■ **Your objective**: Print, from the listing below, the lines starting at the line containing "yellow arrow: (187, 64)" and ending at the line containing "green star: (255, 370)", exactly as they stand, and print nothing else.

==========

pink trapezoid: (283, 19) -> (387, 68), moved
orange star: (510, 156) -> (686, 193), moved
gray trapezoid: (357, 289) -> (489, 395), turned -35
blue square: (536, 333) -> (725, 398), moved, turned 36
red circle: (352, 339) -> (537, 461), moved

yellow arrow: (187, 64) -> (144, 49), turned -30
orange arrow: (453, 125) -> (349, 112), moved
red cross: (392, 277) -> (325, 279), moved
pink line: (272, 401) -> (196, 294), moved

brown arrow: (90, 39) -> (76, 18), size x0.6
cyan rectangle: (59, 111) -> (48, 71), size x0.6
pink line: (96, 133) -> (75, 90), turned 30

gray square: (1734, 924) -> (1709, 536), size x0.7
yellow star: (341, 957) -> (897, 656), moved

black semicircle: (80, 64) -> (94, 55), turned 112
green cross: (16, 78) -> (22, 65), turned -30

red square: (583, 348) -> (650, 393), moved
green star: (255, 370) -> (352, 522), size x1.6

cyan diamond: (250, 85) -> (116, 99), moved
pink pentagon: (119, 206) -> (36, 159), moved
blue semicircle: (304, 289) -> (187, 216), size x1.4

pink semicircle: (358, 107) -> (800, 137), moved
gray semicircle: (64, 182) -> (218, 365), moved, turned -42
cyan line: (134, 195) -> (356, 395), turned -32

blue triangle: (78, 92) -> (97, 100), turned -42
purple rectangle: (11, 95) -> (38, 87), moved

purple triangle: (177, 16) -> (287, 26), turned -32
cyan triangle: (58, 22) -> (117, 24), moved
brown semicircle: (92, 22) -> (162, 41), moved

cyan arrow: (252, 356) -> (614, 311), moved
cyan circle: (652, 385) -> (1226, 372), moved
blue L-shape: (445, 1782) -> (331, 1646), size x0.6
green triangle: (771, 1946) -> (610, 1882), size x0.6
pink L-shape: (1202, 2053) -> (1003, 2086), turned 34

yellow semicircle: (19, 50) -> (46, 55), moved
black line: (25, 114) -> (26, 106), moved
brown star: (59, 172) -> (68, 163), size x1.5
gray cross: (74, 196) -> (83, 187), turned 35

==========

■ **Task result**:
yellow arrow: (187, 64) -> (144, 49), turned -30
orange arrow: (453, 125) -> (349, 112), moved
red cross: (392, 277) -> (325, 279), moved
pink line: (272, 401) -> (196, 294), moved

brown arrow: (90, 39) -> (76, 18), size x0.6
cyan rectangle: (59, 111) -> (48, 71), size x0.6
pink line: (96, 133) -> (75, 90), turned 30

gray square: (1734, 924) -> (1709, 536), size x0.7
yellow star: (341, 957) -> (897, 656), moved

black semicircle: (80, 64) -> (94, 55), turned 112
green cross: (16, 78) -> (22, 65), turned -30

red square: (583, 348) -> (650, 393), moved
green star: (255, 370) -> (352, 522), size x1.6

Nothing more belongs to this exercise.